**Data records:**
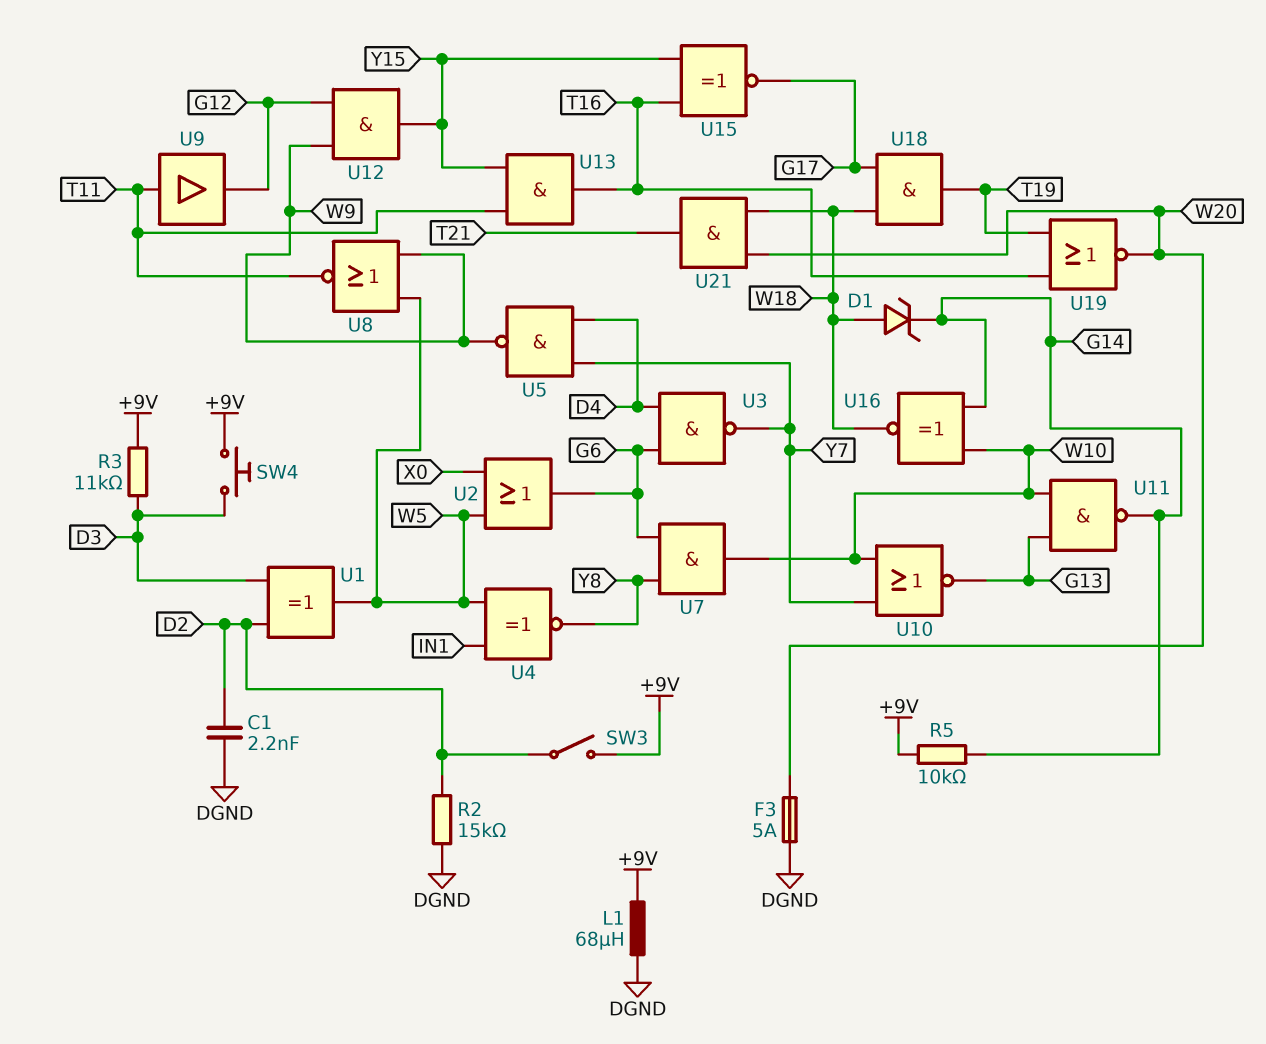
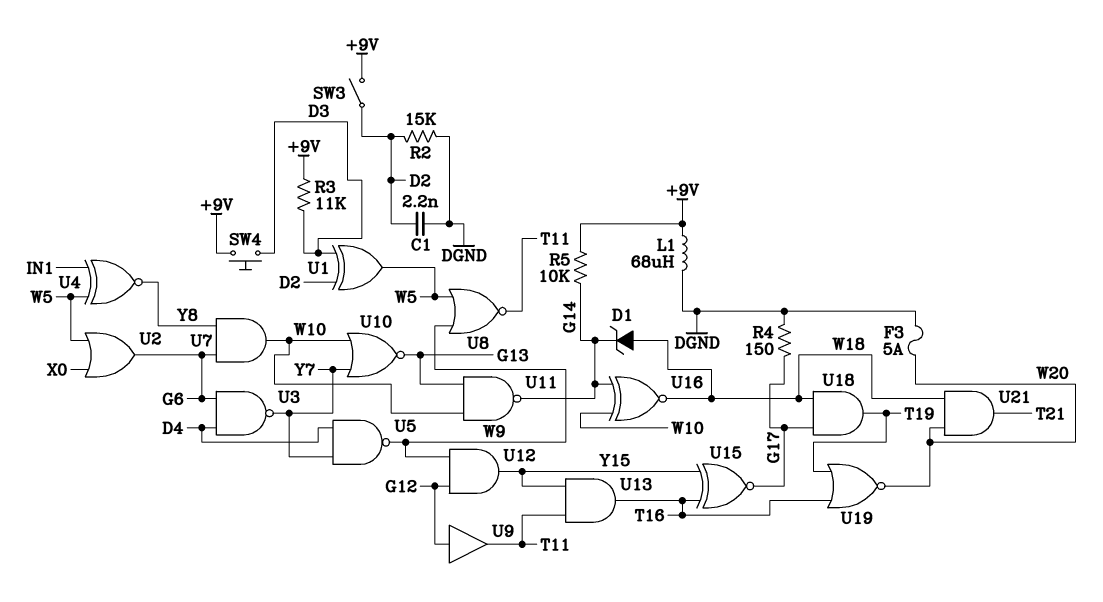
R4: none -> 150 (DGND, G17)
U9: buffer (in T11, out G12) -> buffer (in G12, out T11)

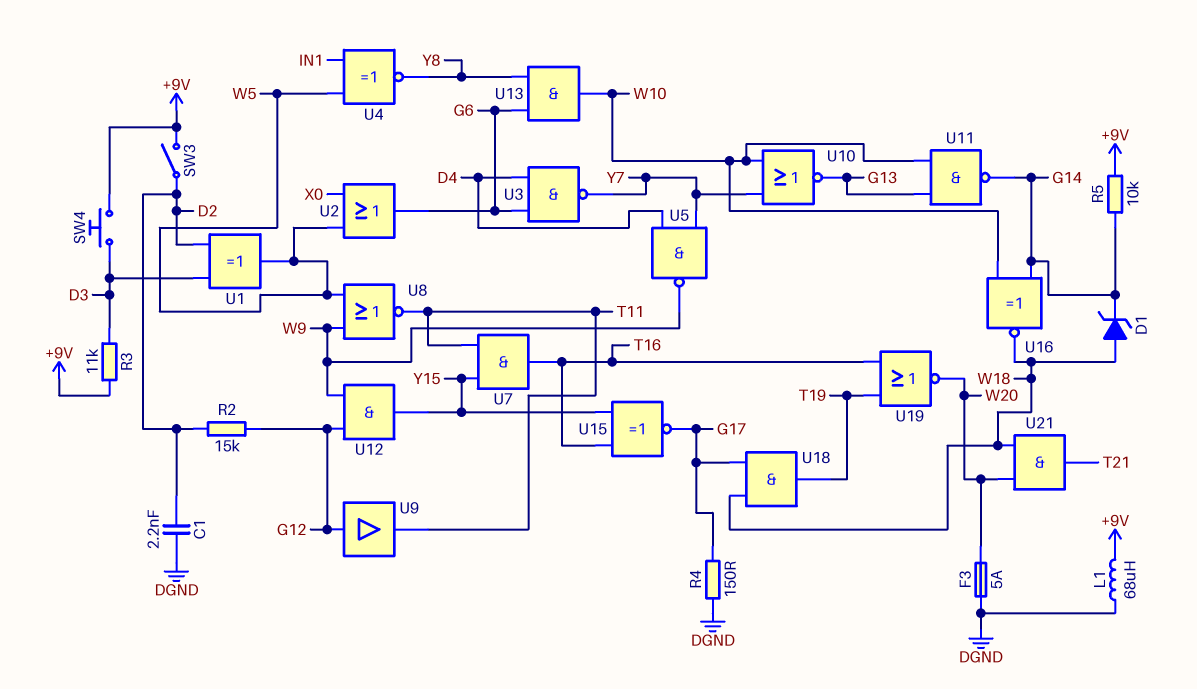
R2: 15k (D2, DGND) -> 15k (D2, G12)
U7: AND (in G6, in Y8, out W10) -> AND (in T11, in Y15, out T16)
U13: AND (in T11, in Y15, out T16) -> AND (in G6, in Y8, out W10)

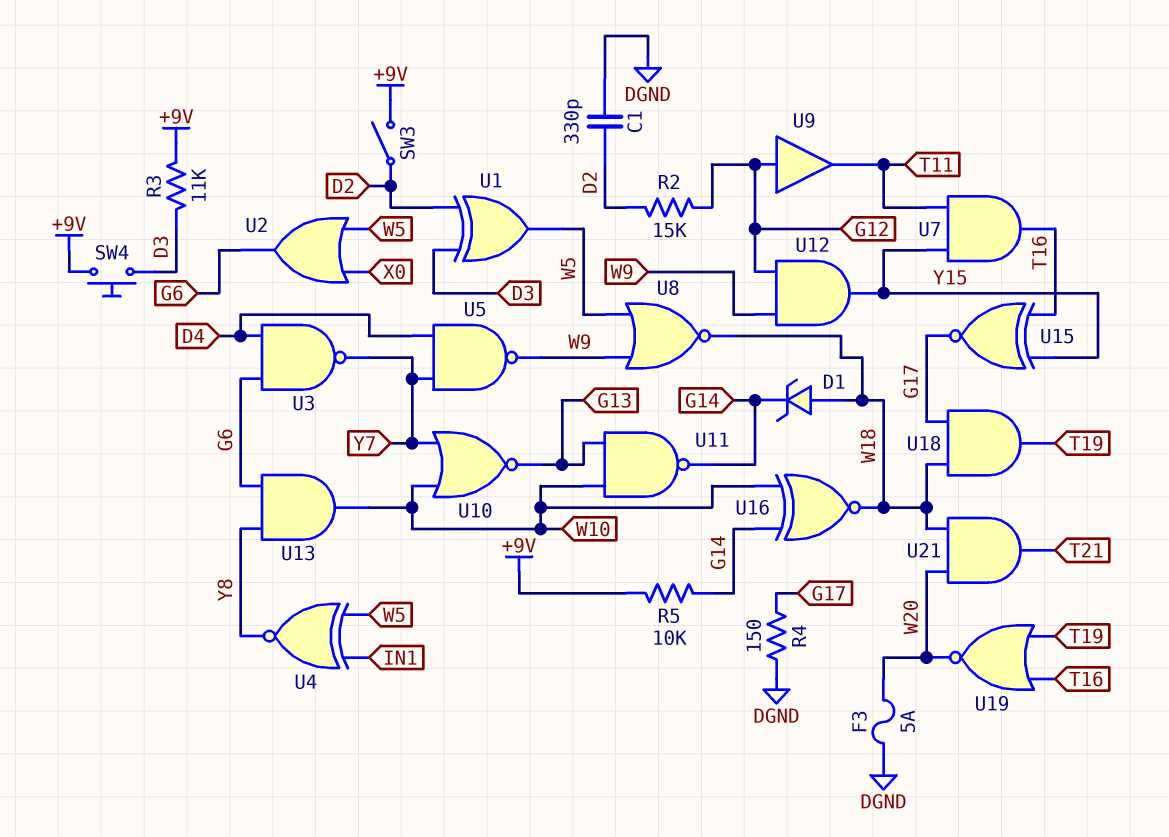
C1: 2.2nF (D2, DGND) -> 330pF (D2, DGND)
L1: 68uH (+9V, DGND) -> none
U8: NOR (in W5, in W9, out T11) -> NOR (in W5, in W9, out W18)

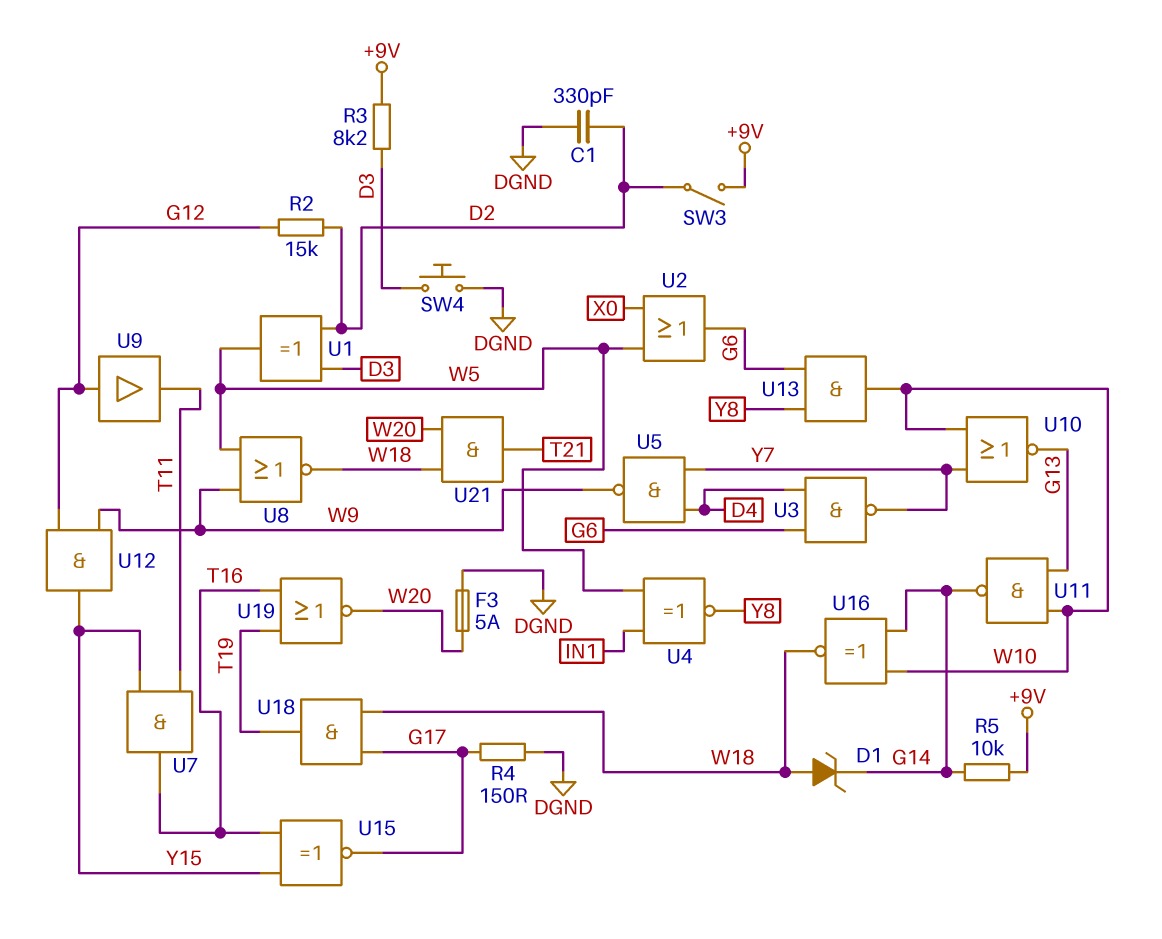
R3: 11k (+9V, D3) -> 8.2k (+9V, D3)
SW4: button (+9V, D3) -> button (D3, DGND)

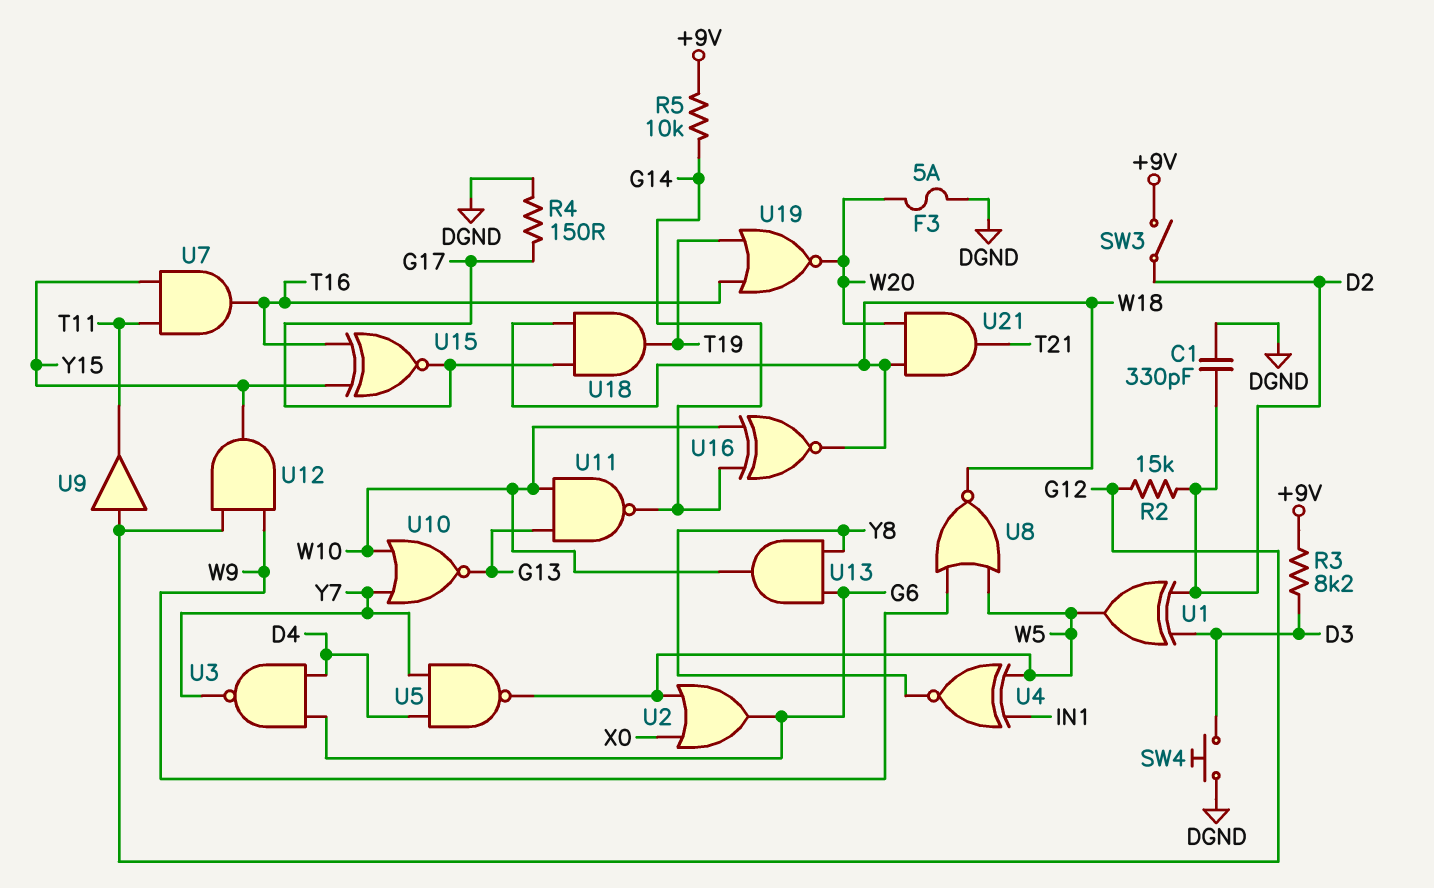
D1: zener (A W18, K G14) -> none
U5: NAND (in D4, in Y7, out W9) -> NAND (in D4, in Y7, out W5)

**Exercise requirements:** Your reply must match the data above line for line, except that it holds no pictures.

**Answer below:**
R4: none -> 150 (DGND, G17)
U9: buffer (in T11, out G12) -> buffer (in G12, out T11)

R2: 15k (D2, DGND) -> 15k (D2, G12)
U7: AND (in G6, in Y8, out W10) -> AND (in T11, in Y15, out T16)
U13: AND (in T11, in Y15, out T16) -> AND (in G6, in Y8, out W10)

C1: 2.2nF (D2, DGND) -> 330pF (D2, DGND)
L1: 68uH (+9V, DGND) -> none
U8: NOR (in W5, in W9, out T11) -> NOR (in W5, in W9, out W18)

R3: 11k (+9V, D3) -> 8.2k (+9V, D3)
SW4: button (+9V, D3) -> button (D3, DGND)

D1: zener (A W18, K G14) -> none
U5: NAND (in D4, in Y7, out W9) -> NAND (in D4, in Y7, out W5)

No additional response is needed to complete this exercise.